Tally the lines below that contain the word "plus", and give only that number.

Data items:
______________________________

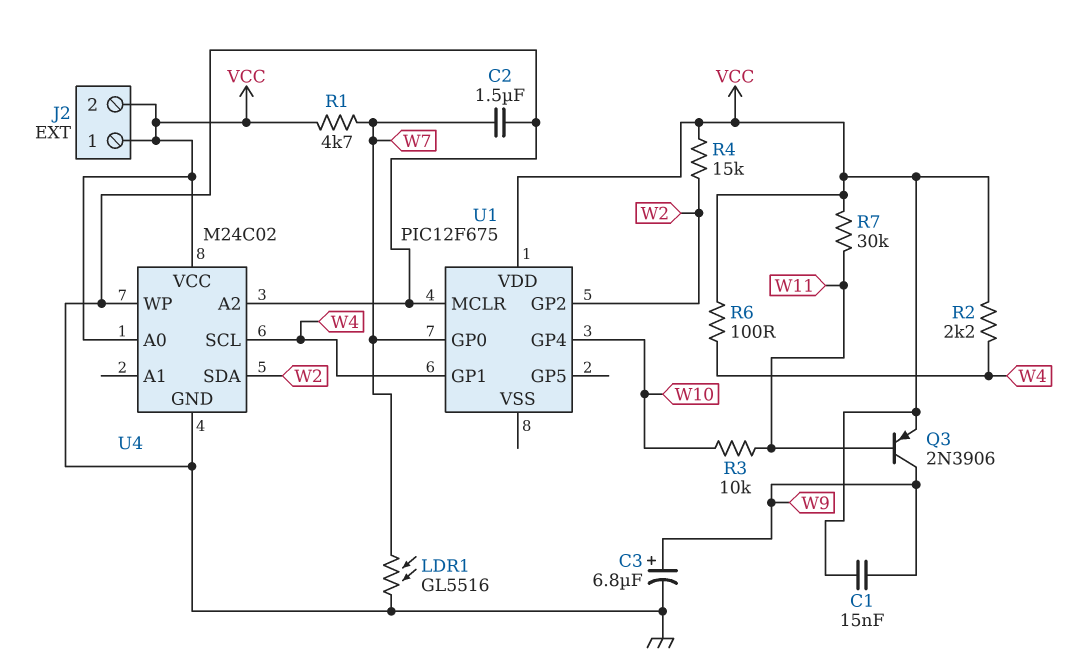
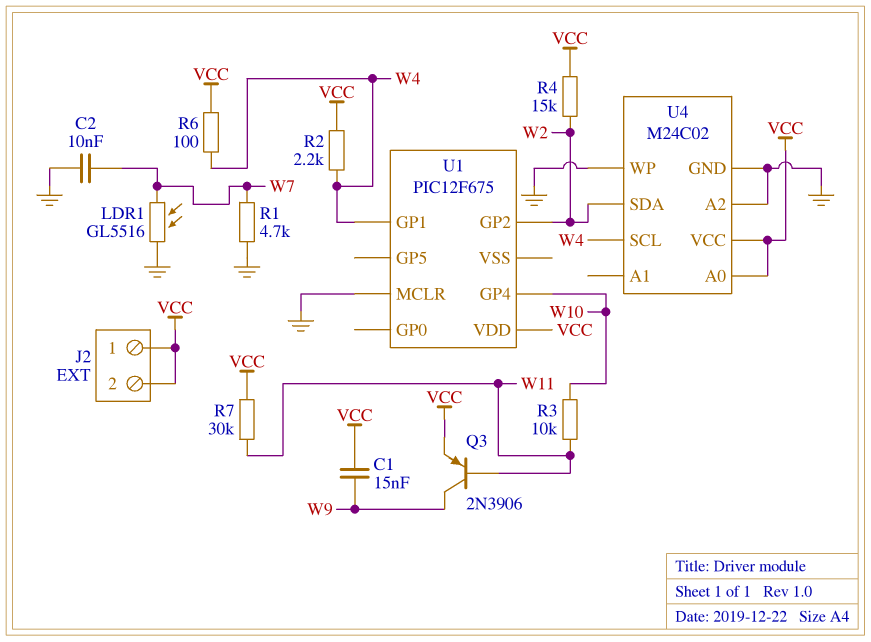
C2: 1.5uF (GND, W7) -> 10nF (GND, W7)
C3: 6.8uF (plus W9, minus GND) -> none
R1: 4.7k (VCC, W7) -> 4.7k (GND, W7)
U1 pin GP0: W7 -> none

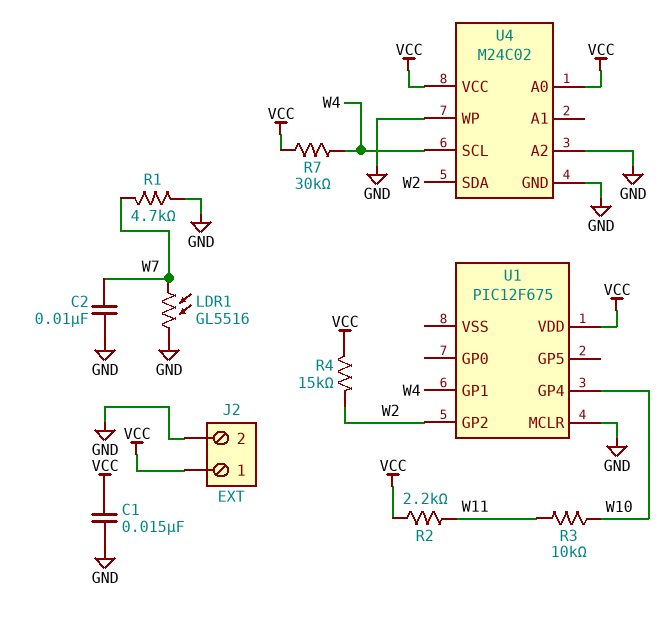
C1: 15nF (VCC, W9) -> 15nF (GND, VCC)
J2 pin 2: VCC -> GND
Q3: PNP 2N3906 (B W11, C W9, E VCC) -> none
R2: 2.2k (VCC, W4) -> 2.2k (VCC, W11)
R6: 100 (VCC, W4) -> none
R7: 30k (VCC, W11) -> 30k (VCC, W4)

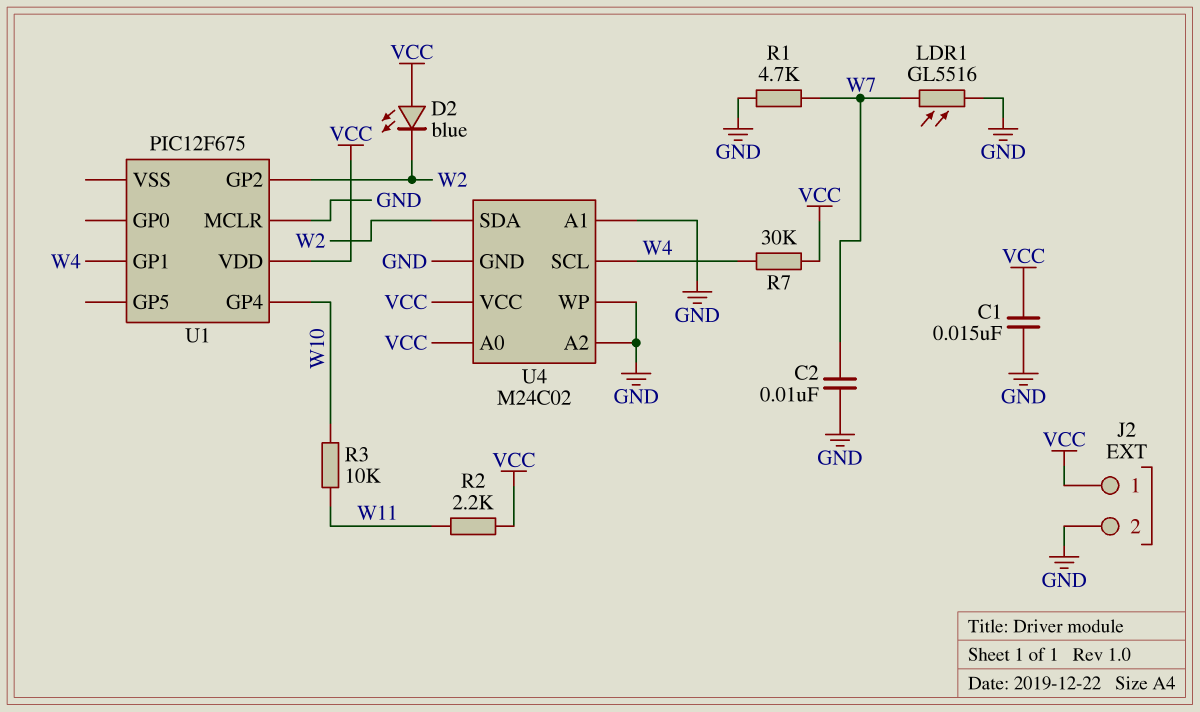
D2: none -> LED blue (A VCC, K W2)
R4: 15k (VCC, W2) -> none
U4 pin A1: none -> GND

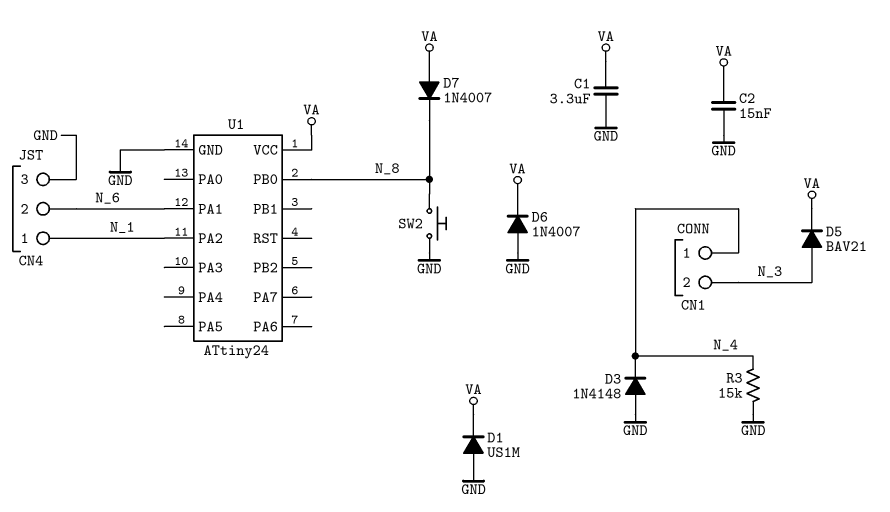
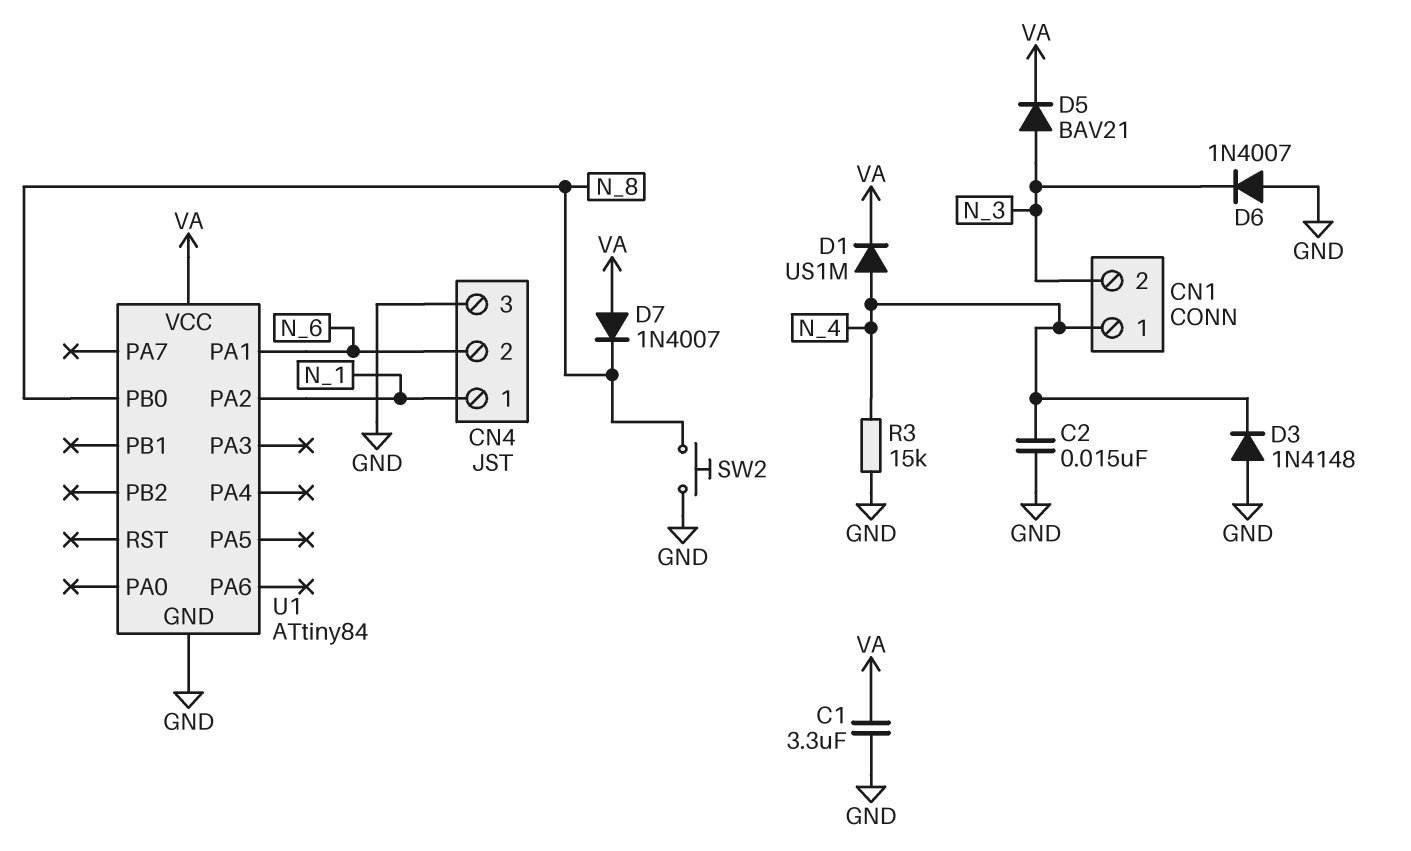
C2: 15nF (GND, VA) -> 15nF (GND, N_4)
D1: diode US1M (A GND, K VA) -> diode US1M (A N_4, K VA)
D6: diode 1N4007 (A GND, K VA) -> diode 1N4007 (A GND, K N_3)
U1: ATtiny24 -> ATtiny84

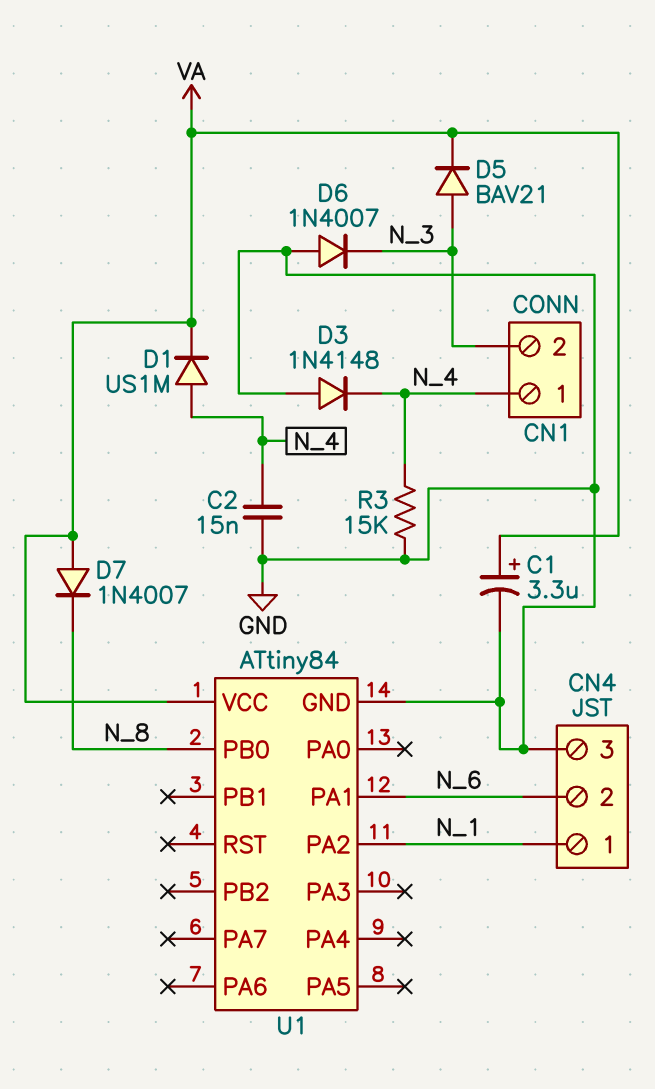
C1: 3.3uF (GND, VA) -> 3.3uF (plus VA, minus GND)
SW2: button (GND, N_8) -> none

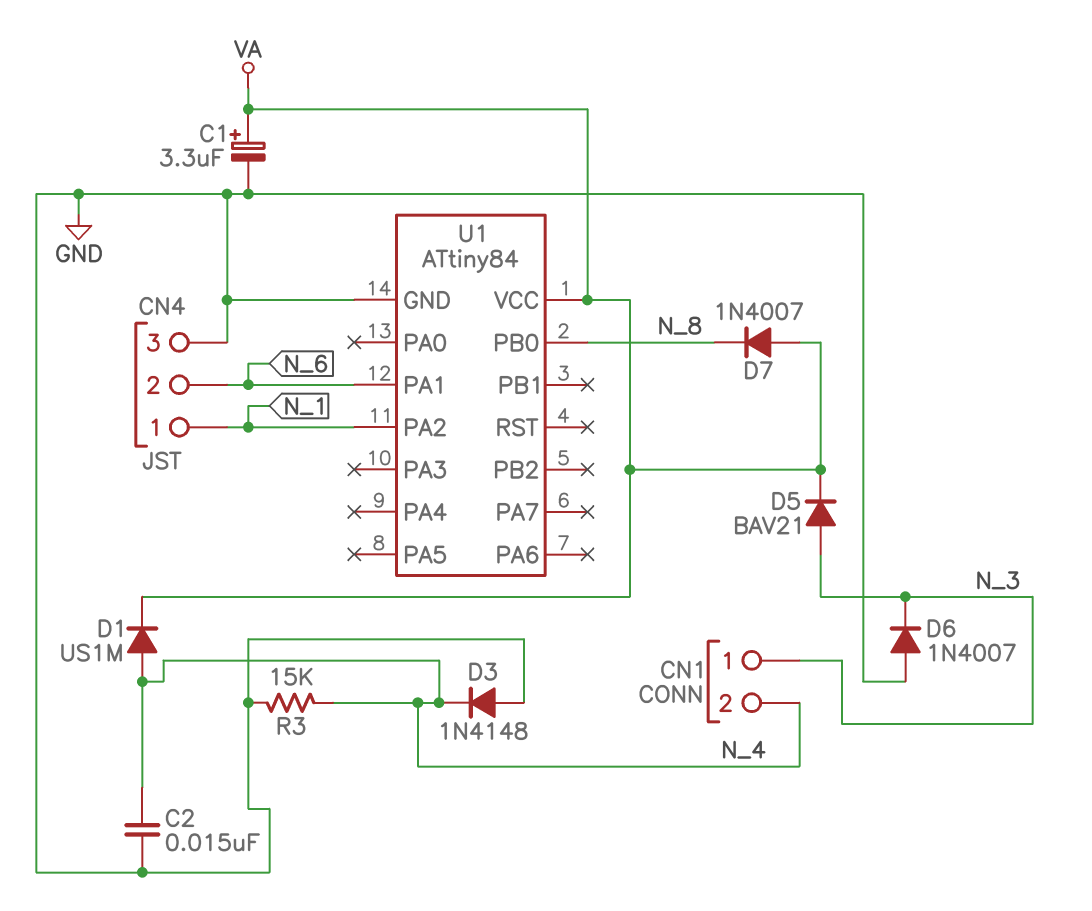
CN1 pin 1: N_4 -> N_3
CN1 pin 2: N_3 -> N_4

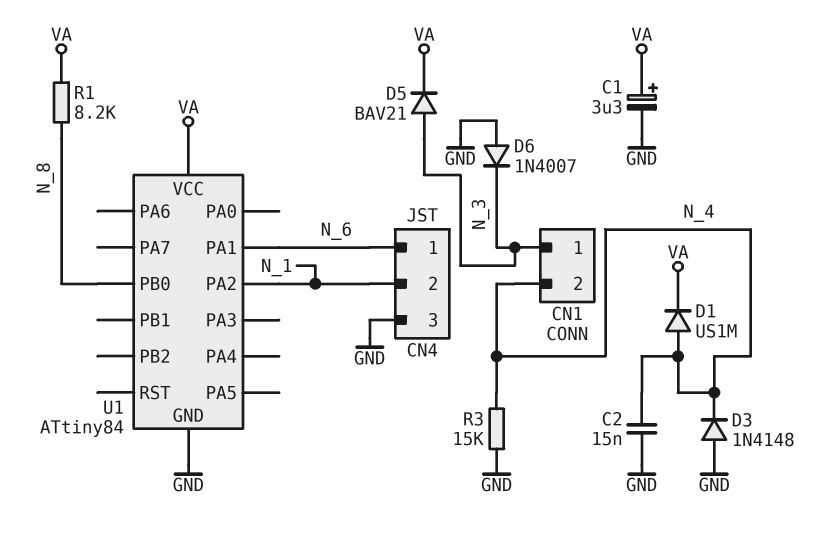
CN4 pin 1: N_1 -> N_6
CN4 pin 2: N_6 -> N_1
D7: diode 1N4007 (A VA, K N_8) -> none
R1: none -> 8.2k (N_8, VA)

______________________________

Solution to the exercise:
2